Your task is to extract the lines from the one holding "stairs: (194, 328)" through the end of the material. Set them down exactly and add nothing.

## Data
=== Begin Enclosure ===
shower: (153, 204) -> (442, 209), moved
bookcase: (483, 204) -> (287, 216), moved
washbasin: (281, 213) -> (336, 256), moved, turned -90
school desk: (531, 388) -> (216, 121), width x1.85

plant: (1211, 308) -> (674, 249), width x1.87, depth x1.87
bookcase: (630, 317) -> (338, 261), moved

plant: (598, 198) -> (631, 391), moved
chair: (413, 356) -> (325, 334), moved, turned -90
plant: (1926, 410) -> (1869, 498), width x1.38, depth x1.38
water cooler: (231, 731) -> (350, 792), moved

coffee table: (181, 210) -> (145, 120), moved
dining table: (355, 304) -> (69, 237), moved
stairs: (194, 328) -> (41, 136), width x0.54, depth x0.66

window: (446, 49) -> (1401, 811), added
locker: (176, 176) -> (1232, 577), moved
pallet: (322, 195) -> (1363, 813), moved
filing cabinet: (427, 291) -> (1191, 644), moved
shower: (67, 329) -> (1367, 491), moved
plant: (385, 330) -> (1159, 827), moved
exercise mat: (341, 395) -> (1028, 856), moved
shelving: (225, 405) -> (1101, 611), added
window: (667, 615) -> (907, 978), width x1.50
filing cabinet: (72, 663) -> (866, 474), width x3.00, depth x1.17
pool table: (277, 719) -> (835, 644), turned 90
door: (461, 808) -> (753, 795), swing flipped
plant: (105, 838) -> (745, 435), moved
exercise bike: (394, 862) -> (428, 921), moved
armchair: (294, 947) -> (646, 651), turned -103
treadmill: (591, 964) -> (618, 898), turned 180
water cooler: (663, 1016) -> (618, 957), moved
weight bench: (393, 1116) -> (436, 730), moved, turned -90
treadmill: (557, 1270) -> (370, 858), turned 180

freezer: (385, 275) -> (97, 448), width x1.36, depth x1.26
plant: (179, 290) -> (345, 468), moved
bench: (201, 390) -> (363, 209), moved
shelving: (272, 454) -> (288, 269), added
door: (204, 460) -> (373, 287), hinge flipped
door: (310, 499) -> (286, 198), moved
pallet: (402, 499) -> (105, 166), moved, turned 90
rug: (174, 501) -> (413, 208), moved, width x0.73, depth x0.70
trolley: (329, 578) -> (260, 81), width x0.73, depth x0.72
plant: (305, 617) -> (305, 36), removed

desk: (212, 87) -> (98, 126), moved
=== End Enclosure ===
## Your response
stairs: (194, 328) -> (41, 136), width x0.54, depth x0.66

window: (446, 49) -> (1401, 811), added
locker: (176, 176) -> (1232, 577), moved
pallet: (322, 195) -> (1363, 813), moved
filing cabinet: (427, 291) -> (1191, 644), moved
shower: (67, 329) -> (1367, 491), moved
plant: (385, 330) -> (1159, 827), moved
exercise mat: (341, 395) -> (1028, 856), moved
shelving: (225, 405) -> (1101, 611), added
window: (667, 615) -> (907, 978), width x1.50
filing cabinet: (72, 663) -> (866, 474), width x3.00, depth x1.17
pool table: (277, 719) -> (835, 644), turned 90
door: (461, 808) -> (753, 795), swing flipped
plant: (105, 838) -> (745, 435), moved
exercise bike: (394, 862) -> (428, 921), moved
armchair: (294, 947) -> (646, 651), turned -103
treadmill: (591, 964) -> (618, 898), turned 180
water cooler: (663, 1016) -> (618, 957), moved
weight bench: (393, 1116) -> (436, 730), moved, turned -90
treadmill: (557, 1270) -> (370, 858), turned 180

freezer: (385, 275) -> (97, 448), width x1.36, depth x1.26
plant: (179, 290) -> (345, 468), moved
bench: (201, 390) -> (363, 209), moved
shelving: (272, 454) -> (288, 269), added
door: (204, 460) -> (373, 287), hinge flipped
door: (310, 499) -> (286, 198), moved
pallet: (402, 499) -> (105, 166), moved, turned 90
rug: (174, 501) -> (413, 208), moved, width x0.73, depth x0.70
trolley: (329, 578) -> (260, 81), width x0.73, depth x0.72
plant: (305, 617) -> (305, 36), removed

desk: (212, 87) -> (98, 126), moved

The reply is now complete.